> **WHAT THIS TASK INVOLVES**:
Please restate word for word each line from the one containing "C3: 22uF (AMP, DGND) -> 22uF (AMP, SUM)" to the last line of the records below, and drop the pictures.

Before and after images
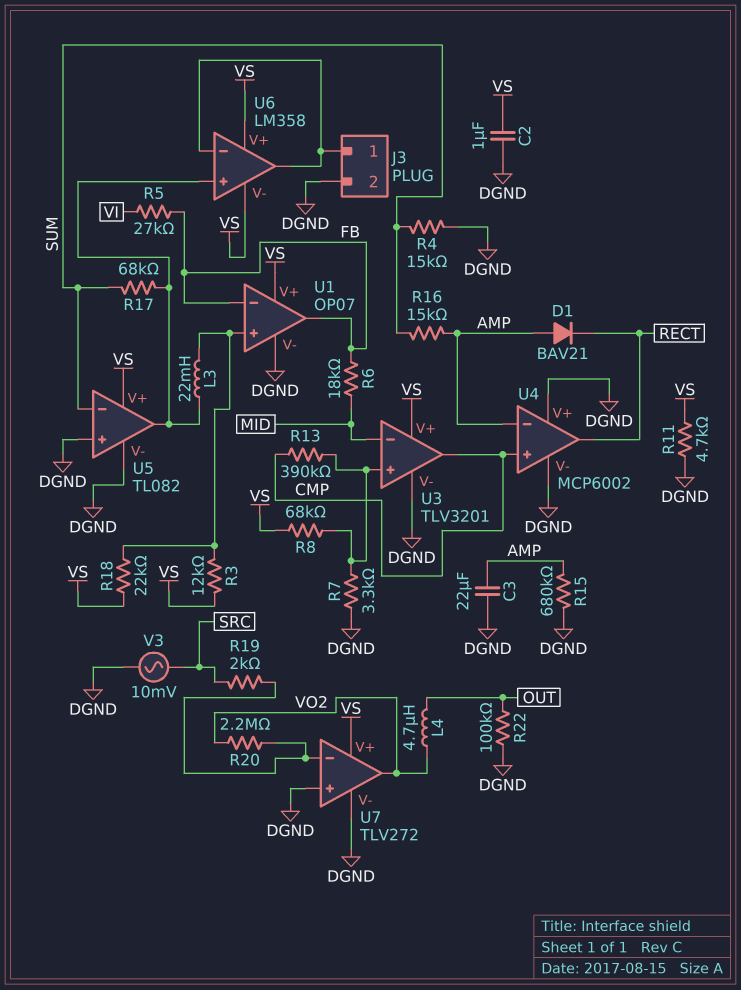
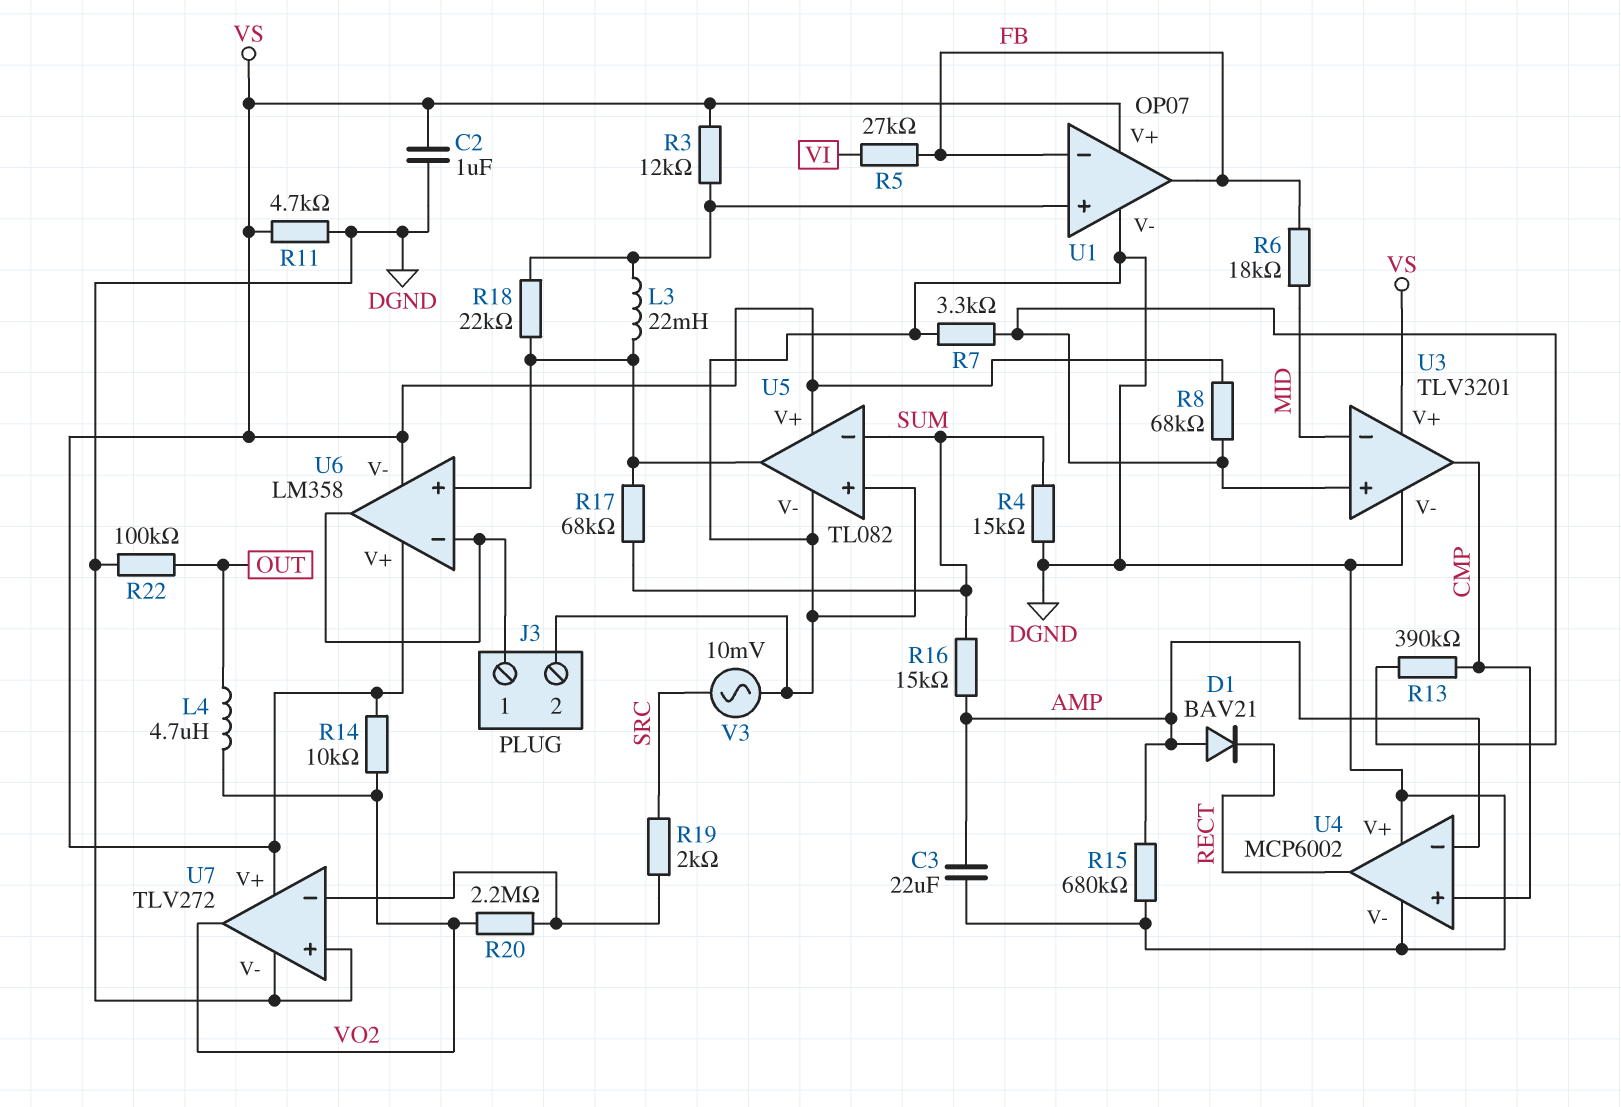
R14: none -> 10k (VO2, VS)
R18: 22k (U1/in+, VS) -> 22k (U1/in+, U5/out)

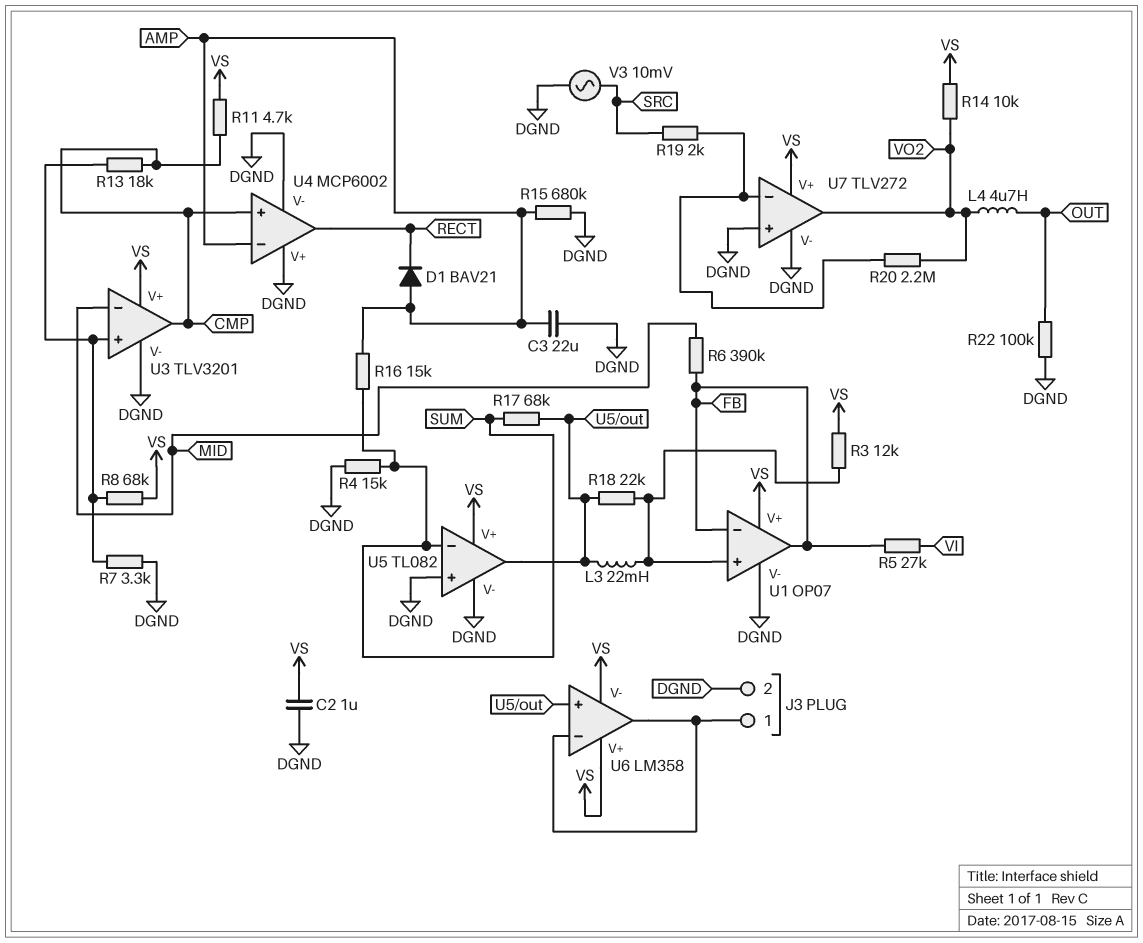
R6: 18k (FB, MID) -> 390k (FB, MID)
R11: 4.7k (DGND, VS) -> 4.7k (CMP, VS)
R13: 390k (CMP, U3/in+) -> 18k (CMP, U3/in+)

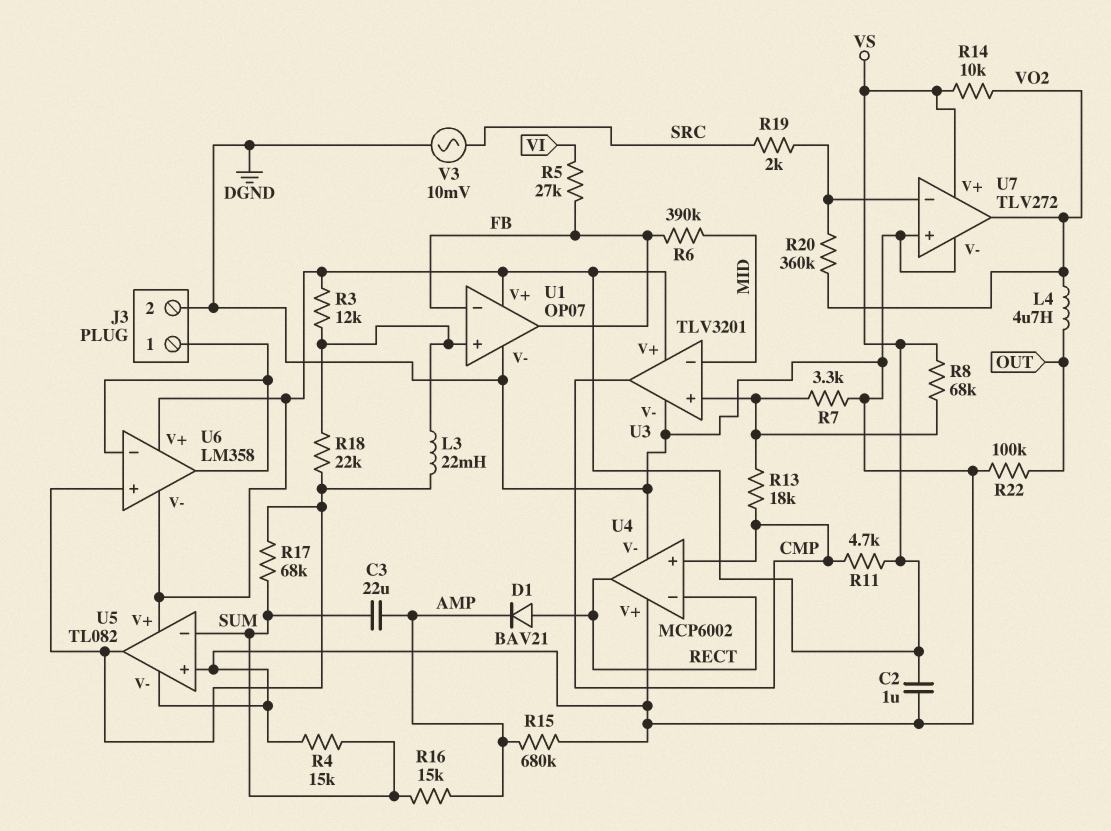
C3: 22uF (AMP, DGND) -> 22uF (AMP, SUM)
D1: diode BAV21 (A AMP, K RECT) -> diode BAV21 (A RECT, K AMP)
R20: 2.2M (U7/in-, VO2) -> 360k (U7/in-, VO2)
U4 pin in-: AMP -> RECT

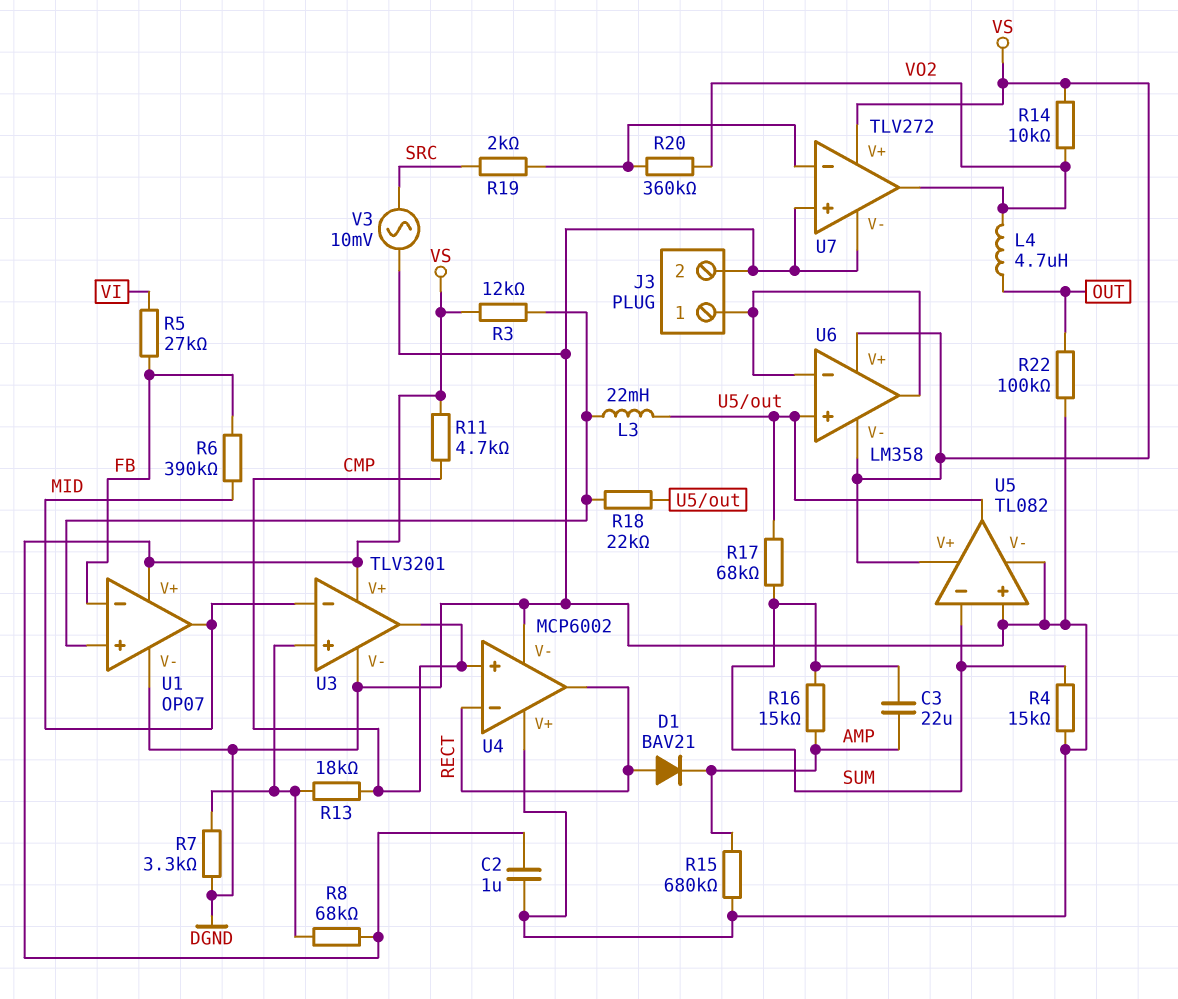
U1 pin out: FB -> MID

> **RESULT OF THE TASK**:
C3: 22uF (AMP, DGND) -> 22uF (AMP, SUM)
D1: diode BAV21 (A AMP, K RECT) -> diode BAV21 (A RECT, K AMP)
R20: 2.2M (U7/in-, VO2) -> 360k (U7/in-, VO2)
U4 pin in-: AMP -> RECT

U1 pin out: FB -> MID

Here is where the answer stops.